_TASK_
Each line from the start of the data below through the one containing "pink plate: 2 -> 0" must be reproduced exactly.

[Stored records]
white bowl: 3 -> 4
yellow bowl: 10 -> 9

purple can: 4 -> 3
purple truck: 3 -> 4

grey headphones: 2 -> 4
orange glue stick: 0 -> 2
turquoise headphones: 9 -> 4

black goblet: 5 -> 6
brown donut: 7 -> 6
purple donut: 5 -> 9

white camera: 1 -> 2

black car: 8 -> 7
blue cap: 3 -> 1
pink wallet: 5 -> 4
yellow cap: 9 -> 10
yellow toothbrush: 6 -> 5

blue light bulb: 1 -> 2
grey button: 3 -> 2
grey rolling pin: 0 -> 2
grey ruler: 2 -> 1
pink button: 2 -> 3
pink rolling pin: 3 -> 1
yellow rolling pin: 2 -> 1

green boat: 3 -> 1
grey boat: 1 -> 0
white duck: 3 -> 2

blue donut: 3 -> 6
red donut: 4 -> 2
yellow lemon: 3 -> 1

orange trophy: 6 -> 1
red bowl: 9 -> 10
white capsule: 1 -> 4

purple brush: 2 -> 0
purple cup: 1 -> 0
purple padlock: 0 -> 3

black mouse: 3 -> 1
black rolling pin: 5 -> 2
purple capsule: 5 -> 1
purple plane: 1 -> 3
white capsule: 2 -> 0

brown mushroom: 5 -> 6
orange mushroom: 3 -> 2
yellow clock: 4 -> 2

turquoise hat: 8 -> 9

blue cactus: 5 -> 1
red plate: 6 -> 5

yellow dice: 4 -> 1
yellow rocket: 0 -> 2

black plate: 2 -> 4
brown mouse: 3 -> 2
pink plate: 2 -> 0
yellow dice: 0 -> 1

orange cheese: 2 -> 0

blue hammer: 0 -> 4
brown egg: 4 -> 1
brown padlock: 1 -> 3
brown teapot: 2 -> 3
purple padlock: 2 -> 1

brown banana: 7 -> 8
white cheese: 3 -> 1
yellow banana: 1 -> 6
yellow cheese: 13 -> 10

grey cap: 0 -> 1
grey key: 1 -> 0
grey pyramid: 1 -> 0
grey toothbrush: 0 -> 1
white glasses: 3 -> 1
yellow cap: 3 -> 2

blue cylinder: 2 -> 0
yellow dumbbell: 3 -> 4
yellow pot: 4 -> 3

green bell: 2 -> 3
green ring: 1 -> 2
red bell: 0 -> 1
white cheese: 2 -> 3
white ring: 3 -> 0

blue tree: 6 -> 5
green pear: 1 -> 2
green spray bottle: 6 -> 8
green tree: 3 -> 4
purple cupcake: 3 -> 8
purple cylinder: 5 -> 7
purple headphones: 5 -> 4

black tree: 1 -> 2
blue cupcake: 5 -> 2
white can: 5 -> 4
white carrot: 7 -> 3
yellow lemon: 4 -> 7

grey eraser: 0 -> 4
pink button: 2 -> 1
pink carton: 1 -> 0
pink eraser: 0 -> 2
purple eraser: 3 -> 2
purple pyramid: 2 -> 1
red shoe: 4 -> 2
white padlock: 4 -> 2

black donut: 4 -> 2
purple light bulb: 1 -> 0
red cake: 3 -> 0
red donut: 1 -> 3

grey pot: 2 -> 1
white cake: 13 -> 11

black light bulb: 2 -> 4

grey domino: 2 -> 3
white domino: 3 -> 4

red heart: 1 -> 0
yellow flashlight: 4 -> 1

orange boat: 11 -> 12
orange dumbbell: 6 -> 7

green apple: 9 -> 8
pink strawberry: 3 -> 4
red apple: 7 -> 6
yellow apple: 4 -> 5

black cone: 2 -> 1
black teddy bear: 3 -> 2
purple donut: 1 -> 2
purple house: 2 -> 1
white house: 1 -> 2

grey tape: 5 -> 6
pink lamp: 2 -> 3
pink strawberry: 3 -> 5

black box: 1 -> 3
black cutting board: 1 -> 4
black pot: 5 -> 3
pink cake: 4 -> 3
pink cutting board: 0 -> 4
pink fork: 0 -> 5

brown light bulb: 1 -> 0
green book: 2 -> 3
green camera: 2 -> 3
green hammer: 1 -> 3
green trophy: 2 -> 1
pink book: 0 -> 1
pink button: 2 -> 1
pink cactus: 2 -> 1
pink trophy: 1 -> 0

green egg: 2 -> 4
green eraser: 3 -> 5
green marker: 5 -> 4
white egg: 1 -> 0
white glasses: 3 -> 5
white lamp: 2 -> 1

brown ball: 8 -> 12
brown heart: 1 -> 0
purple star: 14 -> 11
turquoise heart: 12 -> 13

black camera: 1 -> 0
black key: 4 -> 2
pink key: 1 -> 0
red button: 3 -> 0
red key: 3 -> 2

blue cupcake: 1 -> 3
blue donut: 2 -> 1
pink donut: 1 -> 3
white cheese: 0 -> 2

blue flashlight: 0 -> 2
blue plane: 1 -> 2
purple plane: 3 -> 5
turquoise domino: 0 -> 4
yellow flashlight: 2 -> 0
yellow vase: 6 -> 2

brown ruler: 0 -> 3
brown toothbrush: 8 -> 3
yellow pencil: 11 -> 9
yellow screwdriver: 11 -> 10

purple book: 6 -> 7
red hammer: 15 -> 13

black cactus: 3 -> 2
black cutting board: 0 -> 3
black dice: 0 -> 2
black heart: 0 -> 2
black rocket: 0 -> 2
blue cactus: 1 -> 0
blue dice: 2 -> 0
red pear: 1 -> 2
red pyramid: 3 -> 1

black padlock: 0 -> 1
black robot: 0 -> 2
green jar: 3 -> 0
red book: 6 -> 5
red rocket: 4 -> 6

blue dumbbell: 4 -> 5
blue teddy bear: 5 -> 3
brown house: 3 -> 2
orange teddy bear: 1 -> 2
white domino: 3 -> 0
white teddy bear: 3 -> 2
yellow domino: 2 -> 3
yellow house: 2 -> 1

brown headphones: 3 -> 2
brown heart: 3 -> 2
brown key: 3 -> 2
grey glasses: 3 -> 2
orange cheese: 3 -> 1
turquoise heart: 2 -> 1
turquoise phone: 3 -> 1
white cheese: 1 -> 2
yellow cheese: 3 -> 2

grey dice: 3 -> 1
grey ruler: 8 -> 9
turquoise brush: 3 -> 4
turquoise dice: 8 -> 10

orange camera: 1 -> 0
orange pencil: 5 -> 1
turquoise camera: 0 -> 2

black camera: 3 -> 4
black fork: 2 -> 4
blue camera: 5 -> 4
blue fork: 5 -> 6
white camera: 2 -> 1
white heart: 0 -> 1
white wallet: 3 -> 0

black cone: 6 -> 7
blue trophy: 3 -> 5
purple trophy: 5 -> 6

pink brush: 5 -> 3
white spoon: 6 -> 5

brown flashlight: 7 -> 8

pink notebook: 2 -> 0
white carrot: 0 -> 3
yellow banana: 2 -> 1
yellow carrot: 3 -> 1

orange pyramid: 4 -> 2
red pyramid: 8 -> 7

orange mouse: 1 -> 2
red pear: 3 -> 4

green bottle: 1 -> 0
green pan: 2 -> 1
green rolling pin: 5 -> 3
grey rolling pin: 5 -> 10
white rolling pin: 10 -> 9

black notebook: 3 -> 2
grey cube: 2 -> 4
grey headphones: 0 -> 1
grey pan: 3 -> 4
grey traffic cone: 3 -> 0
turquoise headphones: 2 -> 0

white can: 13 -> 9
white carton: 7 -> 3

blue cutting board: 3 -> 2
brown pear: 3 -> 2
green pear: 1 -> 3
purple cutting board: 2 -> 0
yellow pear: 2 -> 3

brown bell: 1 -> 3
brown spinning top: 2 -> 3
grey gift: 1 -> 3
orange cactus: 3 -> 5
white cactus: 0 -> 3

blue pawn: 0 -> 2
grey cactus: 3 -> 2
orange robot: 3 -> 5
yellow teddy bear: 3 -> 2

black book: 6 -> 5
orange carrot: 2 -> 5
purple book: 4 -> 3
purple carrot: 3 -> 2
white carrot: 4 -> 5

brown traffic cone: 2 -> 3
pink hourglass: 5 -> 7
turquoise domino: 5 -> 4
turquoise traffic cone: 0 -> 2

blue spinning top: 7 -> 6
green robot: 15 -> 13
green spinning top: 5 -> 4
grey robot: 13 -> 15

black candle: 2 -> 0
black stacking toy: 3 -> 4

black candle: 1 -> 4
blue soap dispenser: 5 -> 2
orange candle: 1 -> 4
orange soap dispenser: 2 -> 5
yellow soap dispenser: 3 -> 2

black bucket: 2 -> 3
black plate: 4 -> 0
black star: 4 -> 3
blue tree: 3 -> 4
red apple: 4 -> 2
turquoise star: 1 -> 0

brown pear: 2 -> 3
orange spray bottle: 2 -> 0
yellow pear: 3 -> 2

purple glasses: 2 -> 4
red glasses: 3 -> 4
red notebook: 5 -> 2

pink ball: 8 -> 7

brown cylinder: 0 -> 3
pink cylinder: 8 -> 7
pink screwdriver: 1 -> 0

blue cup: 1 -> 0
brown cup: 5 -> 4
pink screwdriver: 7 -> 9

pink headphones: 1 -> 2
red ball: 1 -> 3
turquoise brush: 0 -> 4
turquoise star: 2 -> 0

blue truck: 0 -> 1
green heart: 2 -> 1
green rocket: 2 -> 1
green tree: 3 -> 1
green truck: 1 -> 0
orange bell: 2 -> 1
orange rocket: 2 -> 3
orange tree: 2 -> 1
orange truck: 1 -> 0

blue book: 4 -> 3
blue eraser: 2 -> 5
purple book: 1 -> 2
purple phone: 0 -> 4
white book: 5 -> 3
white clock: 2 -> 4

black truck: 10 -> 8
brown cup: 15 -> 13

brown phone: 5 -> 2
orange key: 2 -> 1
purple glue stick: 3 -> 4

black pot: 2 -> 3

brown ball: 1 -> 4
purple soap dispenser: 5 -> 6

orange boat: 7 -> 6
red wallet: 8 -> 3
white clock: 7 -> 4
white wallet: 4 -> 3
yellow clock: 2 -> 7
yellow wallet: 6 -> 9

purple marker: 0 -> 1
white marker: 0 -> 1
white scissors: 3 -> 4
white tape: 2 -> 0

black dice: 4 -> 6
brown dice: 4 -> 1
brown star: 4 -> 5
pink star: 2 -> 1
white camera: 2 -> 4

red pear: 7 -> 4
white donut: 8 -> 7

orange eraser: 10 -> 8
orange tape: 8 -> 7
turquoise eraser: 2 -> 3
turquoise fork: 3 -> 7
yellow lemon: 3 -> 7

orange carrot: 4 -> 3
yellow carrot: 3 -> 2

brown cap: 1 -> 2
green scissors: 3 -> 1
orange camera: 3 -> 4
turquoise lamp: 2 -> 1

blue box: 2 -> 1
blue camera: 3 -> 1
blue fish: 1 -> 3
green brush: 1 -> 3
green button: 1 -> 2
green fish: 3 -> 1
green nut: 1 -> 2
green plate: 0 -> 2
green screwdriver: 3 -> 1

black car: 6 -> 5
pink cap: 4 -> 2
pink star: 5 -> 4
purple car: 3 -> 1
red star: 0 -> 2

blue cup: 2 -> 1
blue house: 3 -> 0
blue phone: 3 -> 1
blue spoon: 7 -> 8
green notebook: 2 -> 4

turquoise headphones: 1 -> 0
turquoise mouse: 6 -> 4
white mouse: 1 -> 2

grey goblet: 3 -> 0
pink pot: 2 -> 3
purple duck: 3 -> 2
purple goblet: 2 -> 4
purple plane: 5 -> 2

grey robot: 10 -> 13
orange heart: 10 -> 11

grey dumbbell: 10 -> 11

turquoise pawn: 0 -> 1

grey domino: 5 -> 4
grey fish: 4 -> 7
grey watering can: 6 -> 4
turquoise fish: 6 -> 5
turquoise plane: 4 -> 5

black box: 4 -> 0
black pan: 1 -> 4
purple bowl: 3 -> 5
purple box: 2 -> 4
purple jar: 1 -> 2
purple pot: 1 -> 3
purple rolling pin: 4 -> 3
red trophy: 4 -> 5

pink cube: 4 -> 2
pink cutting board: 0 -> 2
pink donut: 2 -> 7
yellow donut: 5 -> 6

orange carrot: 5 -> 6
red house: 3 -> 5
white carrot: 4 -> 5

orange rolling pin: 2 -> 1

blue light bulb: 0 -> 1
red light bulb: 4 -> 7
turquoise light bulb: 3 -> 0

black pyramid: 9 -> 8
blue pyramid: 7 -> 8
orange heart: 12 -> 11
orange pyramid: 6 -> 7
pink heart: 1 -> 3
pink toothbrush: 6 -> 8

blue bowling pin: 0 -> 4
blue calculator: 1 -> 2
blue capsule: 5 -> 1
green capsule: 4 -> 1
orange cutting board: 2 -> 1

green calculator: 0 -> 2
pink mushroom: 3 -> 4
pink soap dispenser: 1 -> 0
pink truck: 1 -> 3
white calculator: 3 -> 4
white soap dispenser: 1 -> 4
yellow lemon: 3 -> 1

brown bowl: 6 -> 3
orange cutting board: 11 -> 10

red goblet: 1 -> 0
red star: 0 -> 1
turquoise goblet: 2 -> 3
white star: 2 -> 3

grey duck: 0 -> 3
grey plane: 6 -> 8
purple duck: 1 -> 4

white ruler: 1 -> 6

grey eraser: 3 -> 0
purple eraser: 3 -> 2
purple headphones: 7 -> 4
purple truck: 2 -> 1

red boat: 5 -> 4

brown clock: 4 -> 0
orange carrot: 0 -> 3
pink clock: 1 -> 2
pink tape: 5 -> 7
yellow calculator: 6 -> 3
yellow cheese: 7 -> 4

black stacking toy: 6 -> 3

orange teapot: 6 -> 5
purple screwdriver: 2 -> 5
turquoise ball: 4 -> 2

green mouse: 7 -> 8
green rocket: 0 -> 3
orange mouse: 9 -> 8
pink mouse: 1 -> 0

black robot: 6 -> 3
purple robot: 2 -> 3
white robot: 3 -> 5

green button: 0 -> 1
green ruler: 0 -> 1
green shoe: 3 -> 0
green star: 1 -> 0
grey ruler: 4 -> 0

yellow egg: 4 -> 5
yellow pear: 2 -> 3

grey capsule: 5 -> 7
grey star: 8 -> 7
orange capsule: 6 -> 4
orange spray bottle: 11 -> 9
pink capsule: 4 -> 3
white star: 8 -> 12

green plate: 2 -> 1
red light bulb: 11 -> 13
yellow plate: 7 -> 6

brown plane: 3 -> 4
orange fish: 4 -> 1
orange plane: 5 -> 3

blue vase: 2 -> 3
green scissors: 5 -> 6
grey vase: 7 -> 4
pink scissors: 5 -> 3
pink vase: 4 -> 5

_EXERCISE SOLUTION_
white bowl: 3 -> 4
yellow bowl: 10 -> 9

purple can: 4 -> 3
purple truck: 3 -> 4

grey headphones: 2 -> 4
orange glue stick: 0 -> 2
turquoise headphones: 9 -> 4

black goblet: 5 -> 6
brown donut: 7 -> 6
purple donut: 5 -> 9

white camera: 1 -> 2

black car: 8 -> 7
blue cap: 3 -> 1
pink wallet: 5 -> 4
yellow cap: 9 -> 10
yellow toothbrush: 6 -> 5

blue light bulb: 1 -> 2
grey button: 3 -> 2
grey rolling pin: 0 -> 2
grey ruler: 2 -> 1
pink button: 2 -> 3
pink rolling pin: 3 -> 1
yellow rolling pin: 2 -> 1

green boat: 3 -> 1
grey boat: 1 -> 0
white duck: 3 -> 2

blue donut: 3 -> 6
red donut: 4 -> 2
yellow lemon: 3 -> 1

orange trophy: 6 -> 1
red bowl: 9 -> 10
white capsule: 1 -> 4

purple brush: 2 -> 0
purple cup: 1 -> 0
purple padlock: 0 -> 3

black mouse: 3 -> 1
black rolling pin: 5 -> 2
purple capsule: 5 -> 1
purple plane: 1 -> 3
white capsule: 2 -> 0

brown mushroom: 5 -> 6
orange mushroom: 3 -> 2
yellow clock: 4 -> 2

turquoise hat: 8 -> 9

blue cactus: 5 -> 1
red plate: 6 -> 5

yellow dice: 4 -> 1
yellow rocket: 0 -> 2

black plate: 2 -> 4
brown mouse: 3 -> 2
pink plate: 2 -> 0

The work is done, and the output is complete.